**WHAT THE TASK ASKS:** Look for the word "left" in the entries and copy each line where it appears.

**SUPPLIED RECORDS:**
►

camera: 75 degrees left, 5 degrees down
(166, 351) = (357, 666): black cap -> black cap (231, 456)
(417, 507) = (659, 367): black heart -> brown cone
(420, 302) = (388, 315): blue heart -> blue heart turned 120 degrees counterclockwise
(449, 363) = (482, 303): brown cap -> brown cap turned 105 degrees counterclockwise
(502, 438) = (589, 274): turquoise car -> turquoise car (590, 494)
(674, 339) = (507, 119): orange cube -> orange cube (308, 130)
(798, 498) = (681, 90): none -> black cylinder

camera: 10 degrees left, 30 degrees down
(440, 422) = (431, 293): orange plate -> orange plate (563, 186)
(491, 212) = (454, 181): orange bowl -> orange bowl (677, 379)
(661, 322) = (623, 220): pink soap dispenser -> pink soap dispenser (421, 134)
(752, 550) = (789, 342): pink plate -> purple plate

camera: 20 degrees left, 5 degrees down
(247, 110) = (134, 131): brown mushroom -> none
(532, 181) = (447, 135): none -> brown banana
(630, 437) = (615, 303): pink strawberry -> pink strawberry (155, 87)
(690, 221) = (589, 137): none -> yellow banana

◄
►

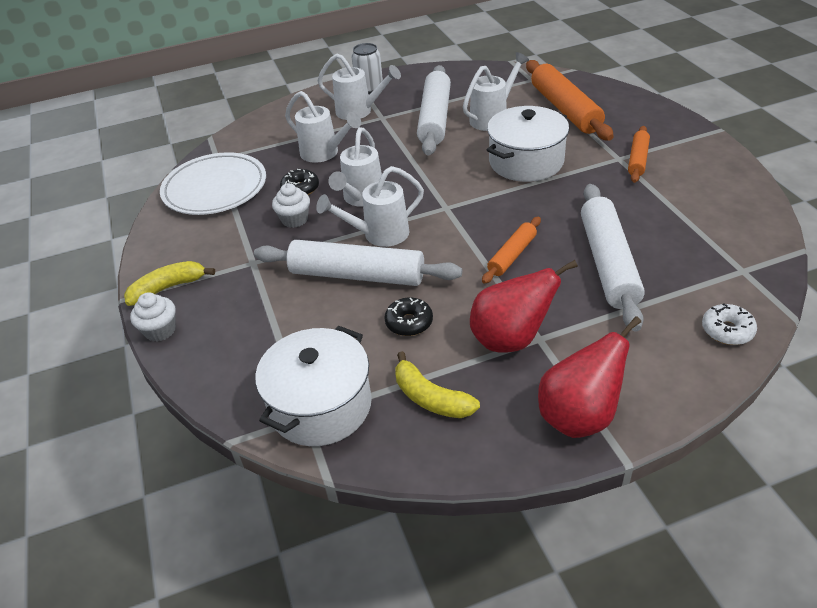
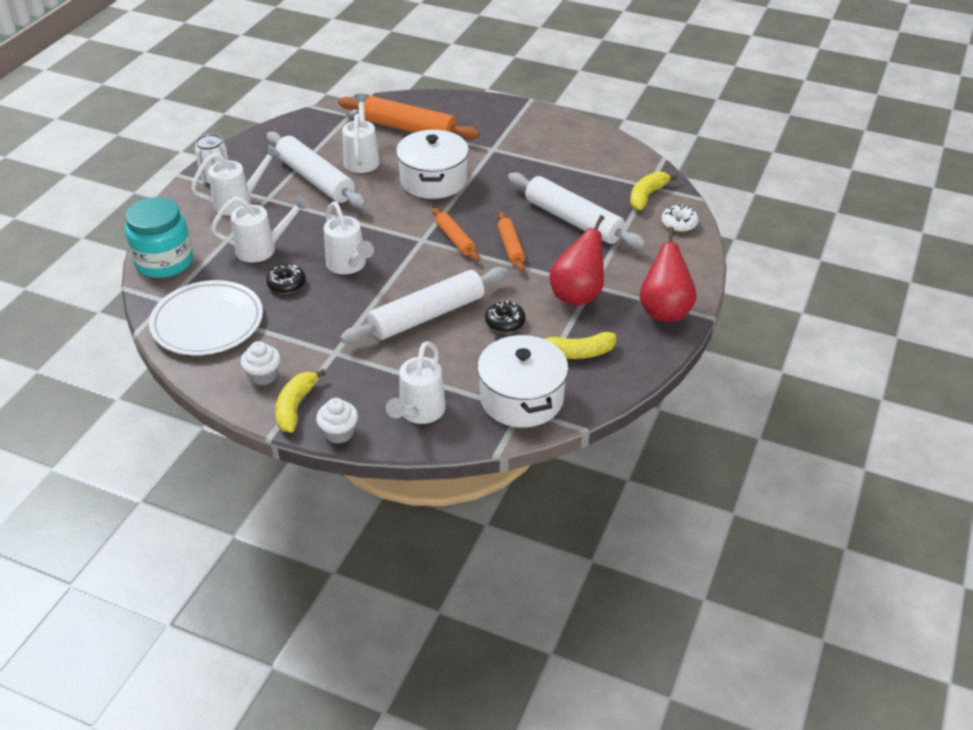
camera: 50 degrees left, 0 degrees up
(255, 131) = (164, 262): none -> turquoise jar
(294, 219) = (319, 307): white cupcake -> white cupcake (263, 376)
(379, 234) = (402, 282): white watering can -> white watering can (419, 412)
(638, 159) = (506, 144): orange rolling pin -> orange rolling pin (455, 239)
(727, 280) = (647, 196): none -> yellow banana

◄

**TASK RESPONSE:**
camera: 75 degrees left, 5 degrees down
camera: 10 degrees left, 30 degrees down
camera: 20 degrees left, 5 degrees down
camera: 50 degrees left, 0 degrees up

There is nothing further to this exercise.